_Exercise goal:_
Write out, word for word, the line that contains "camera: 35 degrees right, 20 degrees up" and each line after it down to the last line of the data below. Include nothing more.

Items from a data source:
--------------------------------------------------
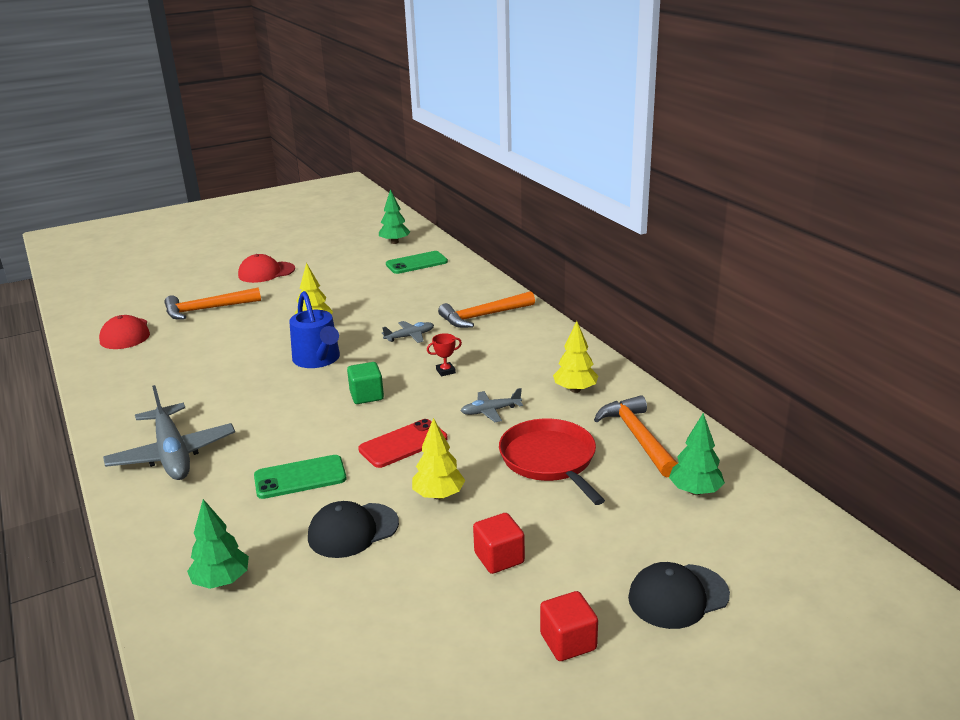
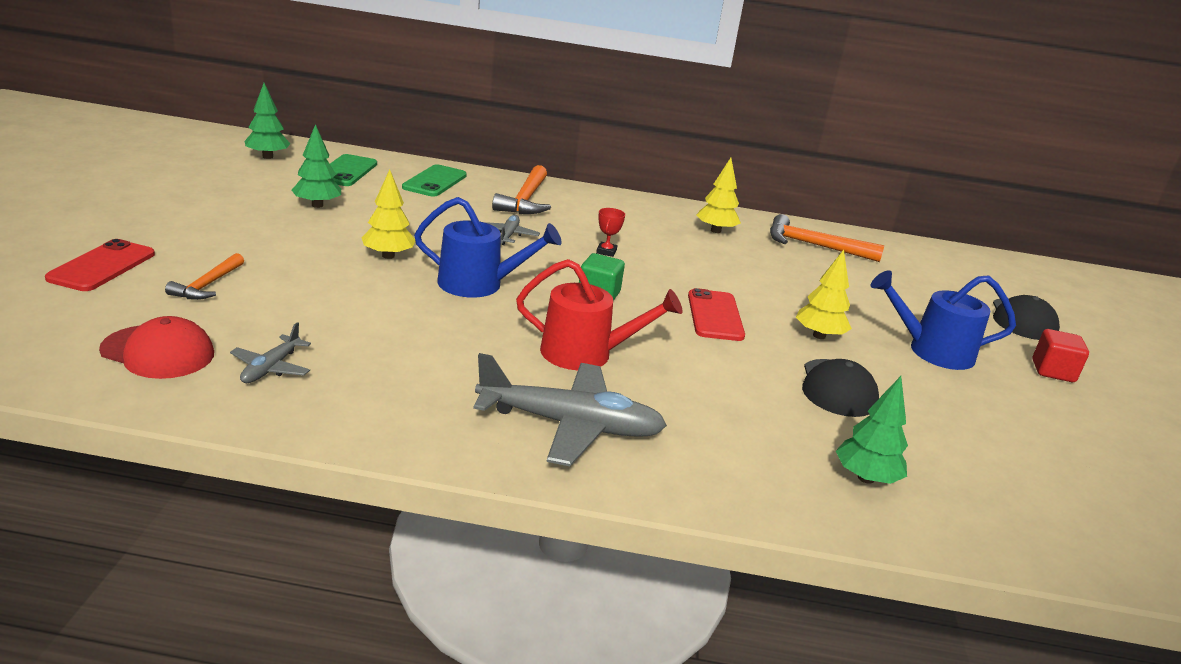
camera: 60 degrees left, 0 degrees up
(193, 285) = (102, 266): none -> red phone
(207, 309) = (208, 285): orange hammer -> orange hammer, size x0.62
(266, 272) = (180, 224): red cap -> none
(271, 424) = (585, 353): none -> red watering can
(300, 477) = (716, 378): green phone -> green phone (434, 181)
(490, 411) = (706, 267): grey plane -> grey plane (271, 368)
(499, 558) = (932, 351): red cube -> blue watering can
(550, 460) = (812, 281): red pan -> none
(695, 491) = (905, 263): green tree -> green tree (317, 205)

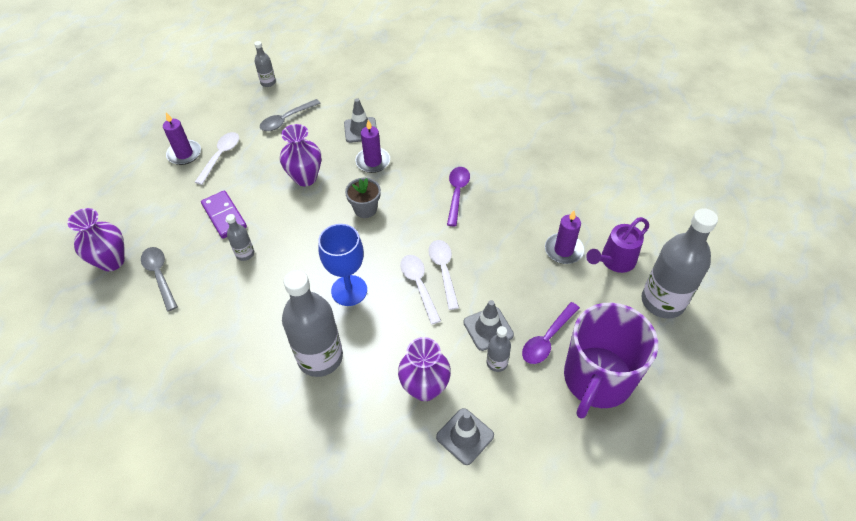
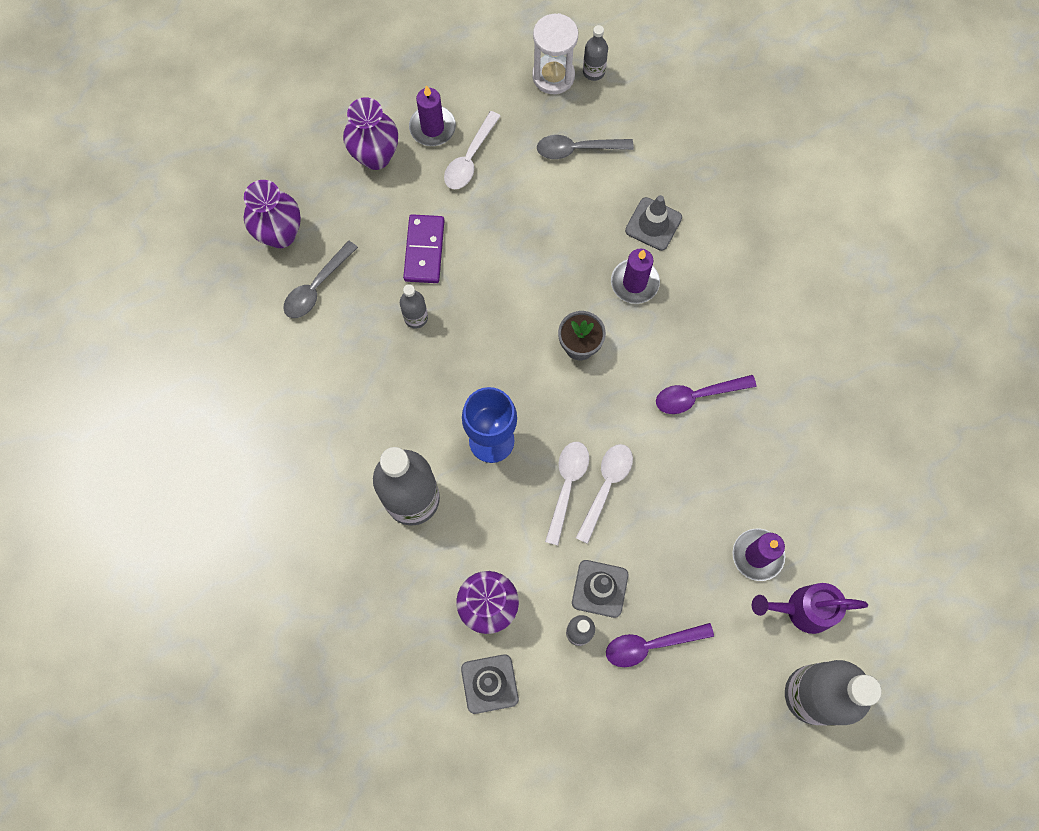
camera: 35 degrees right, 20 degrees up
(160, 276) = (317, 287): grey spoon -> grey spoon turned 150 degrees counterclockwise
(221, 156) = (470, 158): white spoon -> white spoon turned 150 degrees clockwise
(245, 95) = (553, 76): none -> white hourglass
(305, 178) = (543, 255): purple vase -> purple vase (376, 156)
(457, 194) = (697, 396): purple spoon -> purple spoon turned 150 degrees counterclockwise
(597, 379) = (664, 725): purple mug -> none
--------------------------------------------------
_Exercise response:_
camera: 35 degrees right, 20 degrees up
(160, 276) = (317, 287): grey spoon -> grey spoon turned 150 degrees counterclockwise
(221, 156) = (470, 158): white spoon -> white spoon turned 150 degrees clockwise
(245, 95) = (553, 76): none -> white hourglass
(305, 178) = (543, 255): purple vase -> purple vase (376, 156)
(457, 194) = (697, 396): purple spoon -> purple spoon turned 150 degrees counterclockwise
(597, 379) = (664, 725): purple mug -> none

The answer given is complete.